» Assignment:
Return the following data exactly, with all pictures left out.

» Stored entries:
———

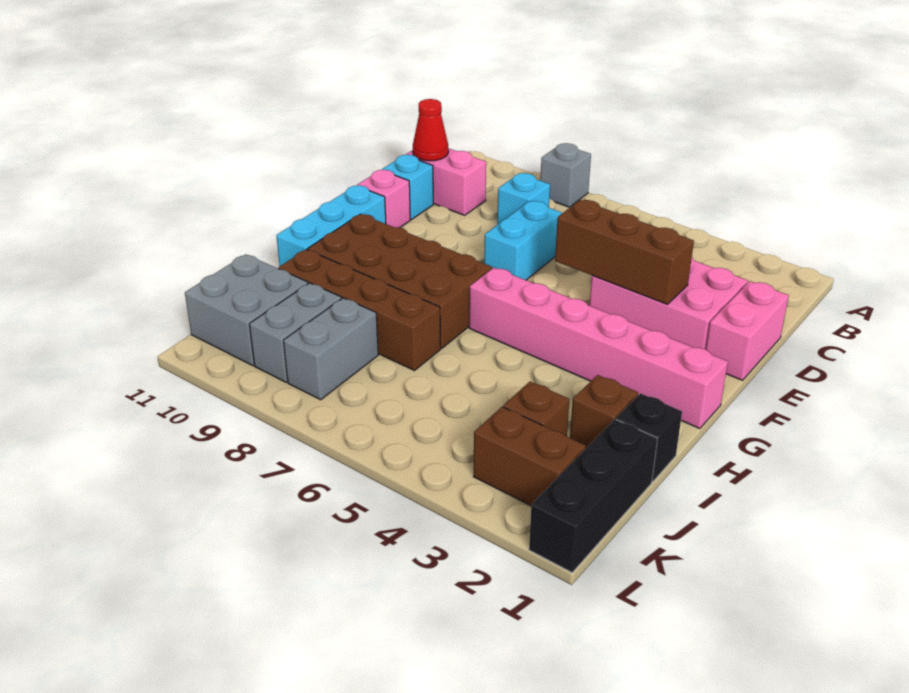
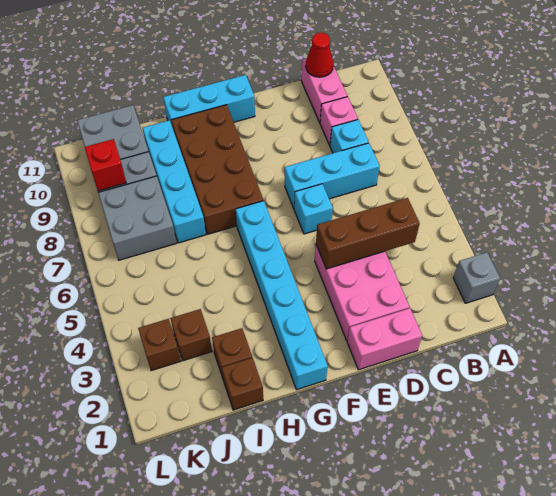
grey brick A8 level 1 -> grey brick A2 level 1
cyan brick D7:E7 level 1 -> cyan brick C7:E7 level 1
cyan brick D11 level 1 -> cyan brick E6 level 1
brown brick E3:E5 level 2 -> brown brick C4:E4 level 2
pink brick E11 level 1 -> pink brick C9 level 1
pink brick G1:G6 level 1 -> cyan brick G1:G6 level 1
black brick I1 level 1 -> brown brick I1 level 1
brown brick I7:I10 level 1 -> cyan brick I7:I10 level 1
black brick J1:L1 level 1 -> none
grey brick J8:K8 level 1 -> grey brick J7:K8 level 1
brown brick K2:K3 level 1 -> brown brick K3 level 1
none -> red brick K9 level 2

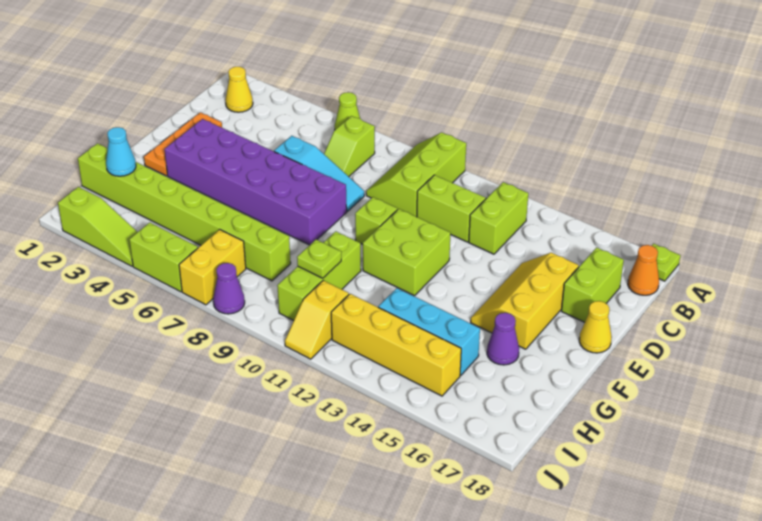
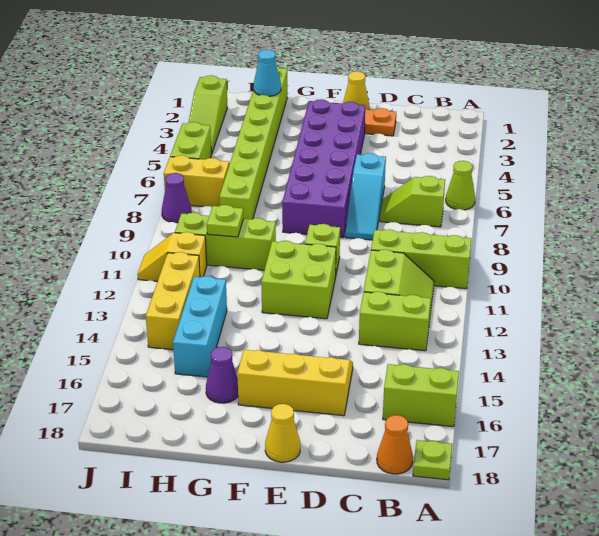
yellow cone B2 level 1 -> yellow cone E1 level 1
lime brick C17:D17 level 1 -> lime brick A16:B16 level 1
yellow brick I12:I15 level 1 -> yellow brick I12:I14 level 1

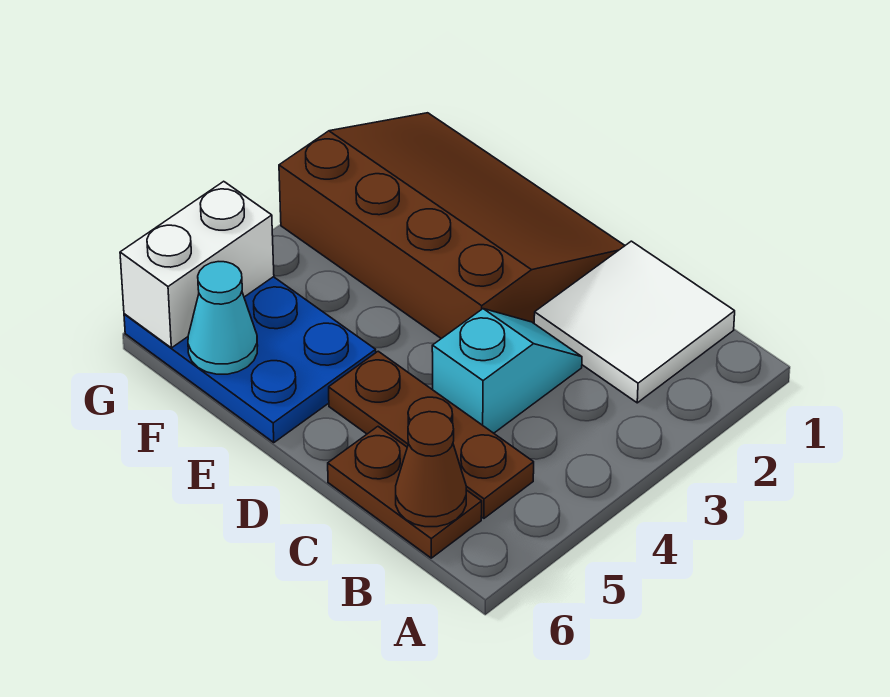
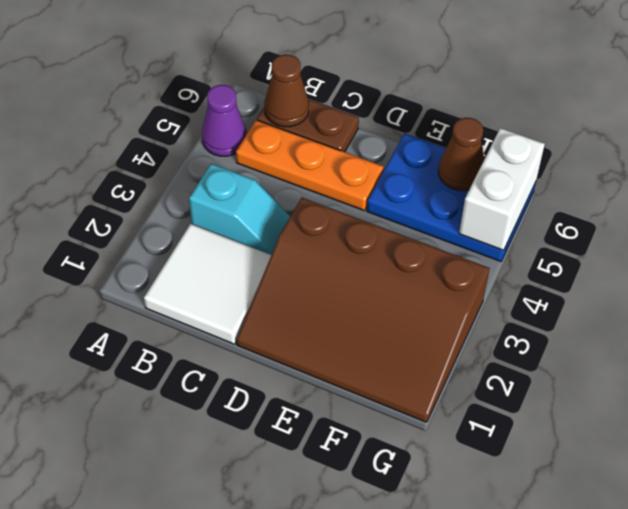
none -> purple cone A5 level 1
brown plate B5:D5 level 1 -> orange plate B5:D5 level 1
cyan slope C3:C4 level 1 top 4 -> cyan slope B3:C3 level 1 top B
cyan cone F6 level 2 -> brown cone F6 level 2

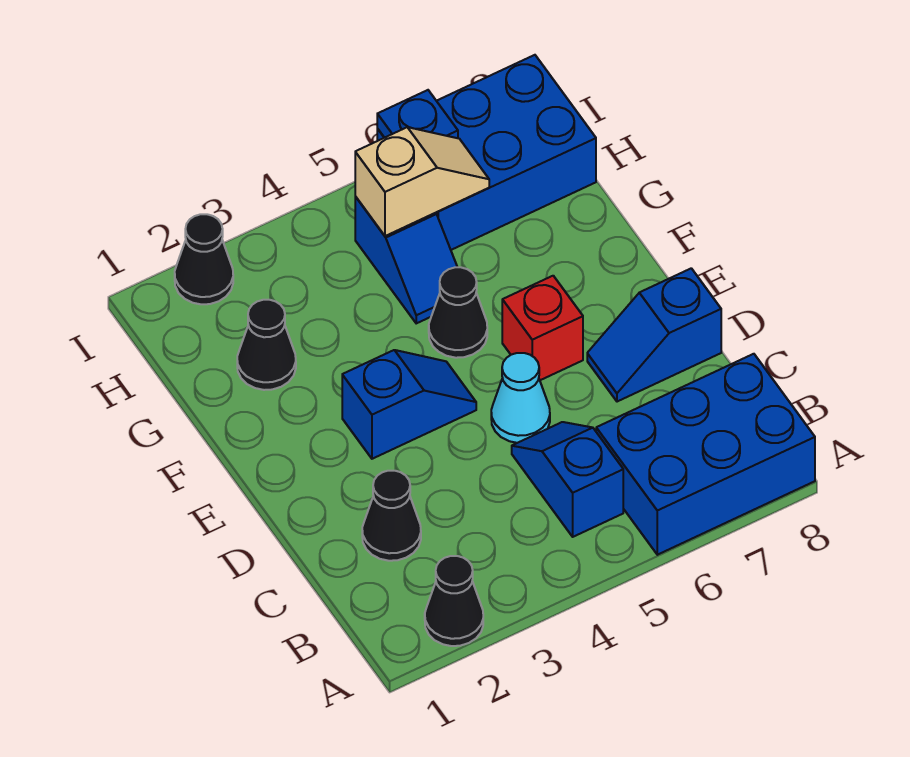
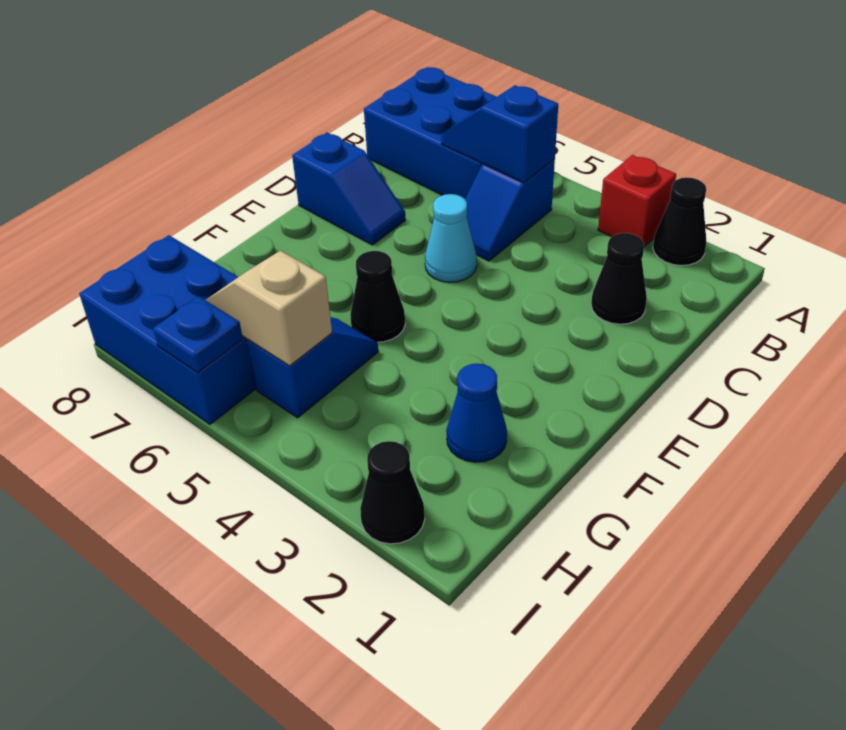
blue slope E3:E4 level 1 top 3 -> blue slope B5:B6 level 2 top 5
red brick E6 level 1 -> red brick A3 level 1
black cone G2 level 1 -> blue cone G2 level 1

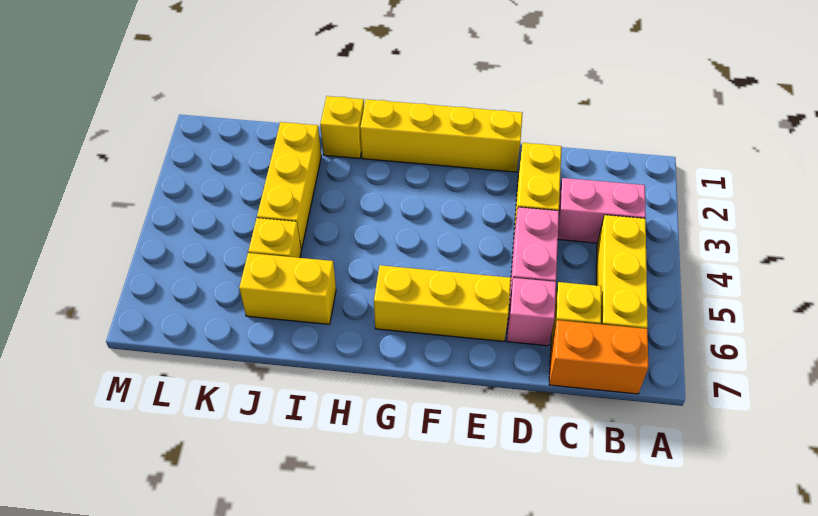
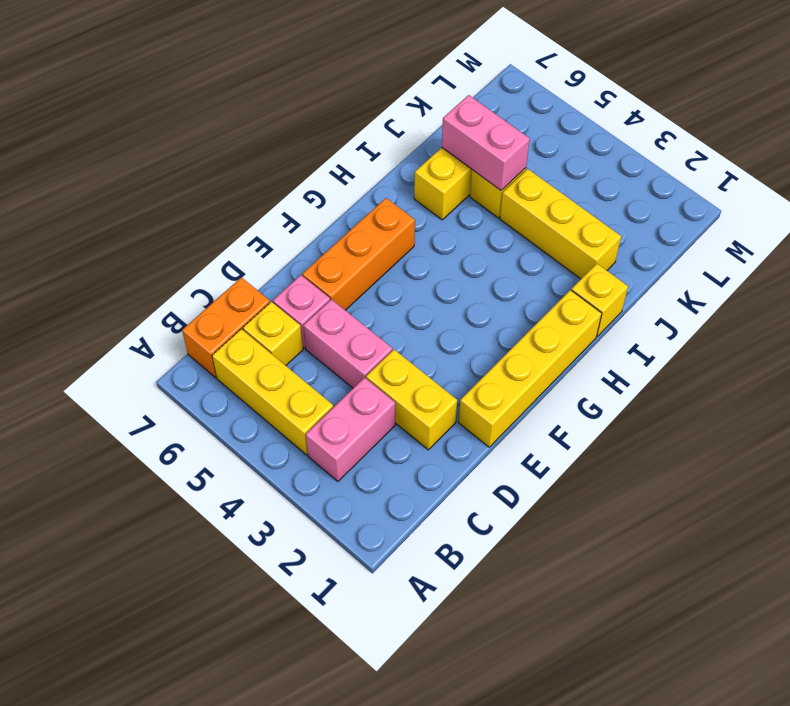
yellow brick E6:G6 level 1 -> orange brick E6:G6 level 1
none -> pink brick J5:J6 level 2

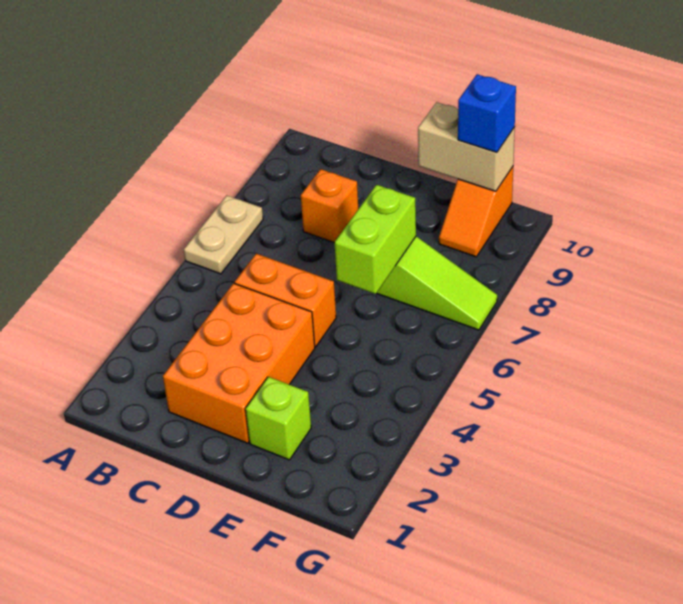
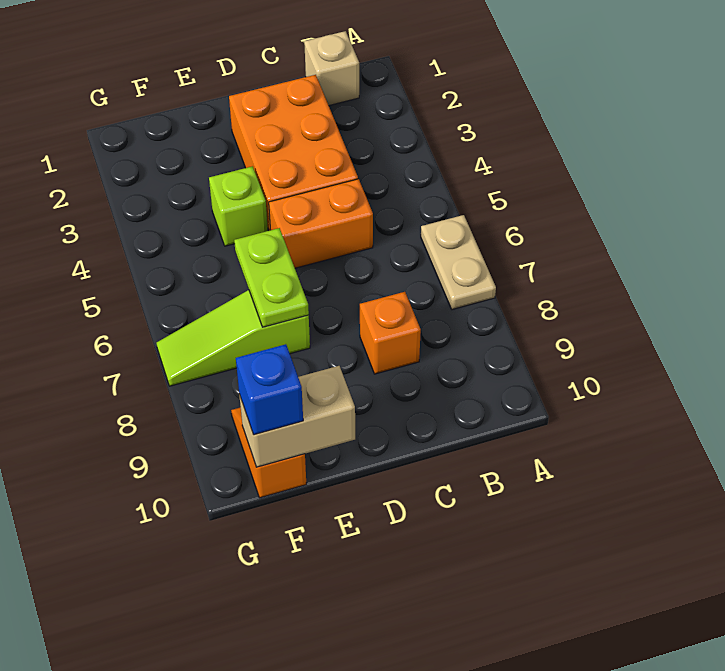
none -> tan brick B1 level 1
lime brick E2 level 1 -> lime brick E4 level 1
lime brick E6:E7 level 2 -> lime plate E6:E7 level 2

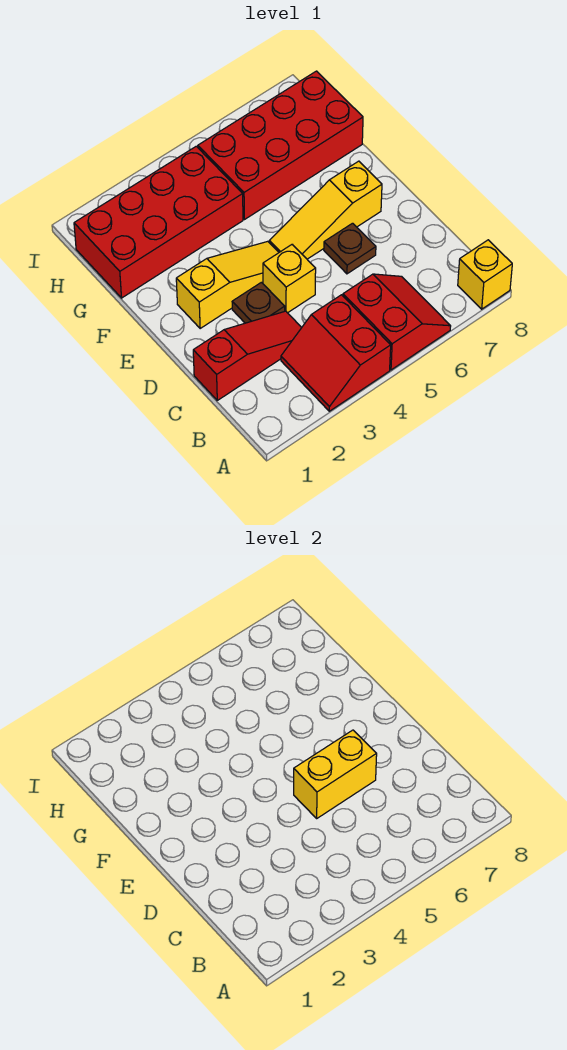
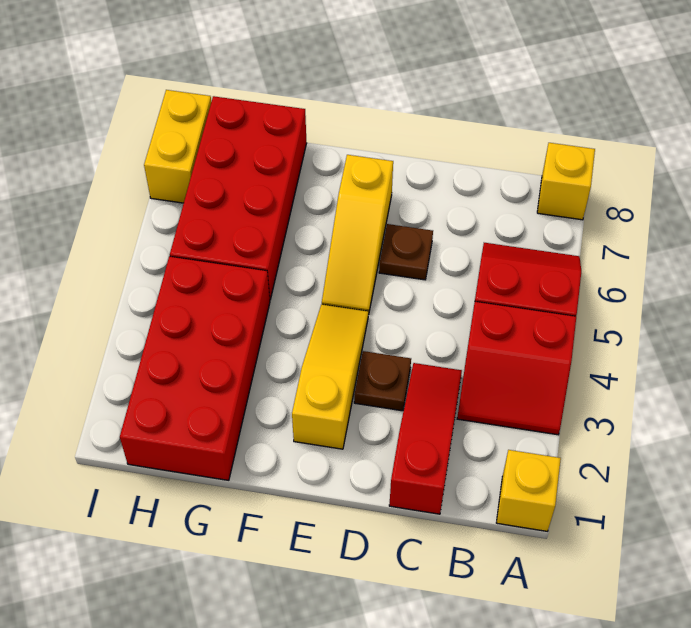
yellow brick D4 level 1 -> yellow brick A1 level 1
yellow brick D5:D6 level 2 -> yellow brick I7:I8 level 1

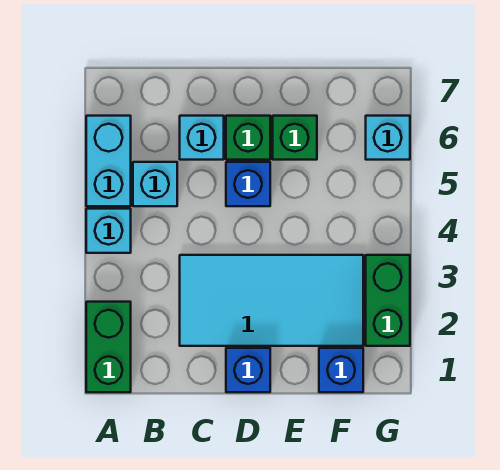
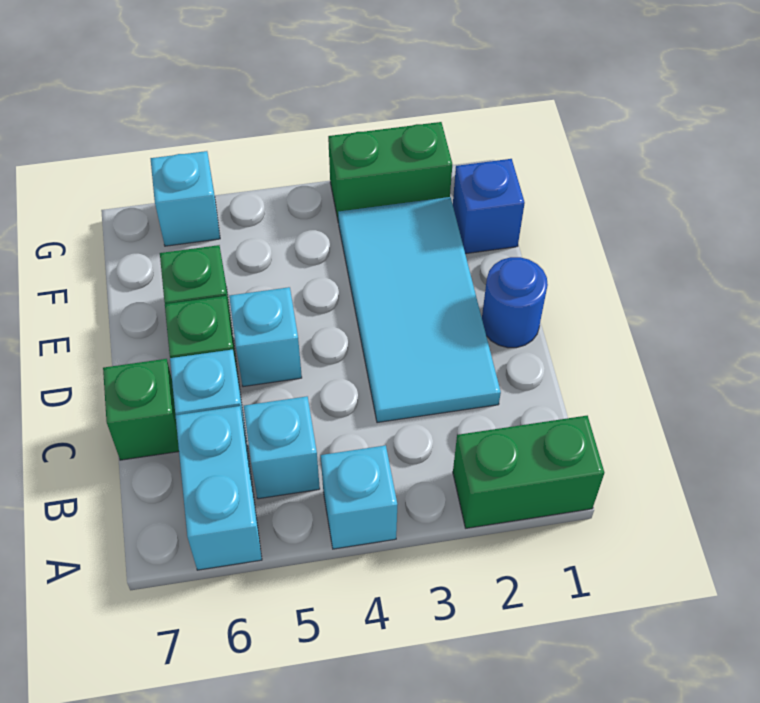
cyan brick A5:A6 level 1 -> cyan brick A6:B6 level 1
none -> green brick C7 level 1
blue brick D1 level 1 -> blue round brick D1 level 1
blue brick D5 level 1 -> cyan brick D5 level 1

———

» Result for this task:
grey brick A8 level 1 -> grey brick A2 level 1
cyan brick D7:E7 level 1 -> cyan brick C7:E7 level 1
cyan brick D11 level 1 -> cyan brick E6 level 1
brown brick E3:E5 level 2 -> brown brick C4:E4 level 2
pink brick E11 level 1 -> pink brick C9 level 1
pink brick G1:G6 level 1 -> cyan brick G1:G6 level 1
black brick I1 level 1 -> brown brick I1 level 1
brown brick I7:I10 level 1 -> cyan brick I7:I10 level 1
black brick J1:L1 level 1 -> none
grey brick J8:K8 level 1 -> grey brick J7:K8 level 1
brown brick K2:K3 level 1 -> brown brick K3 level 1
none -> red brick K9 level 2

yellow cone B2 level 1 -> yellow cone E1 level 1
lime brick C17:D17 level 1 -> lime brick A16:B16 level 1
yellow brick I12:I15 level 1 -> yellow brick I12:I14 level 1

none -> purple cone A5 level 1
brown plate B5:D5 level 1 -> orange plate B5:D5 level 1
cyan slope C3:C4 level 1 top 4 -> cyan slope B3:C3 level 1 top B
cyan cone F6 level 2 -> brown cone F6 level 2

blue slope E3:E4 level 1 top 3 -> blue slope B5:B6 level 2 top 5
red brick E6 level 1 -> red brick A3 level 1
black cone G2 level 1 -> blue cone G2 level 1

yellow brick E6:G6 level 1 -> orange brick E6:G6 level 1
none -> pink brick J5:J6 level 2

none -> tan brick B1 level 1
lime brick E2 level 1 -> lime brick E4 level 1
lime brick E6:E7 level 2 -> lime plate E6:E7 level 2

yellow brick D4 level 1 -> yellow brick A1 level 1
yellow brick D5:D6 level 2 -> yellow brick I7:I8 level 1

cyan brick A5:A6 level 1 -> cyan brick A6:B6 level 1
none -> green brick C7 level 1
blue brick D1 level 1 -> blue round brick D1 level 1
blue brick D5 level 1 -> cyan brick D5 level 1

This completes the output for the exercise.